*Dataset items*
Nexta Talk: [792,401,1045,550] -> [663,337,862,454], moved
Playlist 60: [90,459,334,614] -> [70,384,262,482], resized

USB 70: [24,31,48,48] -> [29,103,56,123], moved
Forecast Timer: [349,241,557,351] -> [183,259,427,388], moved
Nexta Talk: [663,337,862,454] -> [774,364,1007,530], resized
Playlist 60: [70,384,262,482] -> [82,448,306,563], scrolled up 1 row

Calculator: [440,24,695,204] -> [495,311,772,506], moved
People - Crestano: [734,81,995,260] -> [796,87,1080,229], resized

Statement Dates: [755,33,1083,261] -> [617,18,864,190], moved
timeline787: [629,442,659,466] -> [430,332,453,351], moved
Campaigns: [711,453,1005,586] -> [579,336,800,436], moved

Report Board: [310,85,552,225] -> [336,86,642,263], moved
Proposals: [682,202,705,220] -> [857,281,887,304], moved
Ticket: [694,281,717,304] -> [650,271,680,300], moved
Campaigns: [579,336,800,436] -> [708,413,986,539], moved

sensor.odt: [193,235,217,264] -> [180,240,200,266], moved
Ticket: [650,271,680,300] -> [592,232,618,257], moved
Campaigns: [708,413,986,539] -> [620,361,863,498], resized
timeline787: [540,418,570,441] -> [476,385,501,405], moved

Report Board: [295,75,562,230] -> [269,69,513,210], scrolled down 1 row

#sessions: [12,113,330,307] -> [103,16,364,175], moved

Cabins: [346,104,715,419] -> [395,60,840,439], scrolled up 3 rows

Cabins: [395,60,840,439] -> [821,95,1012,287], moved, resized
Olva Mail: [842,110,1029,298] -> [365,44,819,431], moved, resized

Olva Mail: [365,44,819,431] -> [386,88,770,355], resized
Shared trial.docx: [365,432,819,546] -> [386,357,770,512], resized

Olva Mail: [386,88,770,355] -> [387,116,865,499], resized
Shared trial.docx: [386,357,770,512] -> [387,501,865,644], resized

*Exercise details*
Scanning the data above, copy out every line where "Cabins" is found.

*Solution for this problem*
Cabins: [346,104,715,419] -> [395,60,840,439], scrolled up 3 rows
Cabins: [395,60,840,439] -> [821,95,1012,287], moved, resized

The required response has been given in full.